Please return only the lines from the one holding "D6: diode 1N4001" through the one holding "R6: 100k (GND, MIC) -> 100k (GND, MID)", exactly as they appear in the records below, both ends included.

* [DATASET EXCERPTS]:
►

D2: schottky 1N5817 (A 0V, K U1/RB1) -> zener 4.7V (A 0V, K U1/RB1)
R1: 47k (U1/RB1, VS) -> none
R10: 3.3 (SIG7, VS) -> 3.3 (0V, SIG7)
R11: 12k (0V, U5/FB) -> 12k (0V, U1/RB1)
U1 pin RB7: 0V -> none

◄
►

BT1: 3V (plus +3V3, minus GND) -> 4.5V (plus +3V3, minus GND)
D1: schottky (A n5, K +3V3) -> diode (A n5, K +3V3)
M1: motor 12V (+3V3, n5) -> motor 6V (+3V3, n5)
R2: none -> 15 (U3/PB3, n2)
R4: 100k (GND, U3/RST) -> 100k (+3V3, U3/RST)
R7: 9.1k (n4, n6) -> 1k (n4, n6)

◄
►

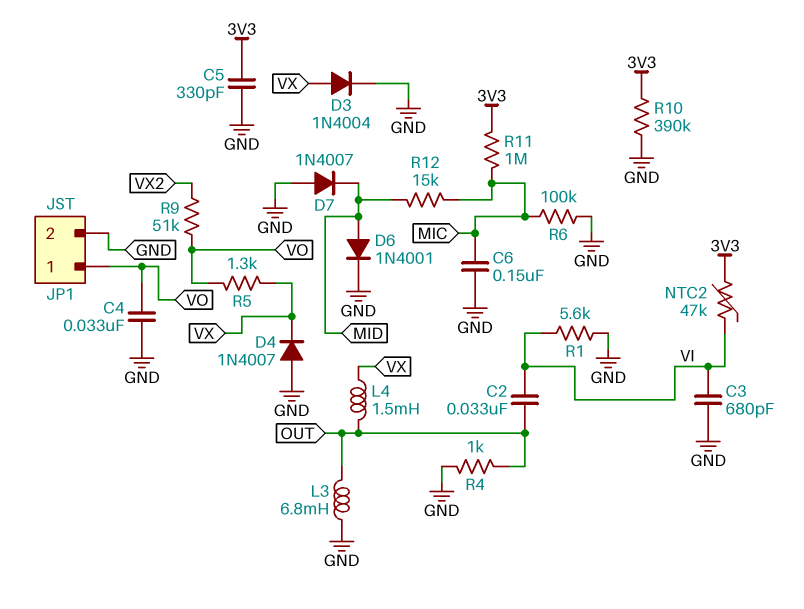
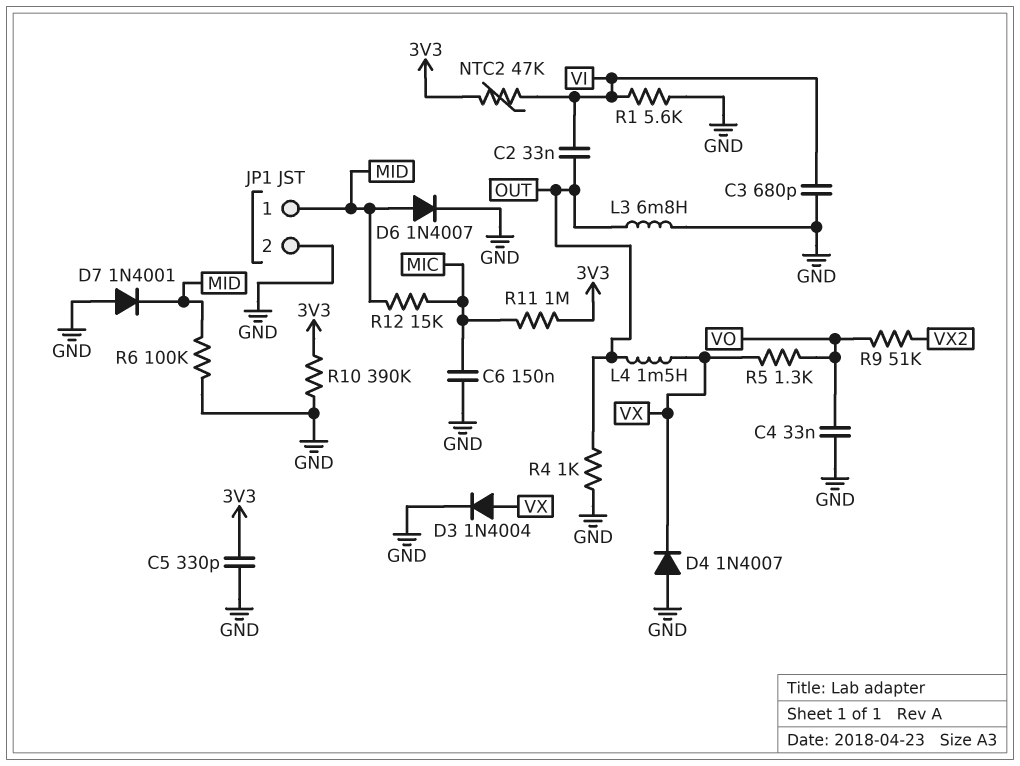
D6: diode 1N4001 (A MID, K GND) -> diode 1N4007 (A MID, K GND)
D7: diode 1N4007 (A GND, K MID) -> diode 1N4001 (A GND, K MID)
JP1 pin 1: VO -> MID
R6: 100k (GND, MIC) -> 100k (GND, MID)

◄

* [ANSWER TO THE EXERCISE]:
D6: diode 1N4001 (A MID, K GND) -> diode 1N4007 (A MID, K GND)
D7: diode 1N4007 (A GND, K MID) -> diode 1N4001 (A GND, K MID)
JP1 pin 1: VO -> MID
R6: 100k (GND, MIC) -> 100k (GND, MID)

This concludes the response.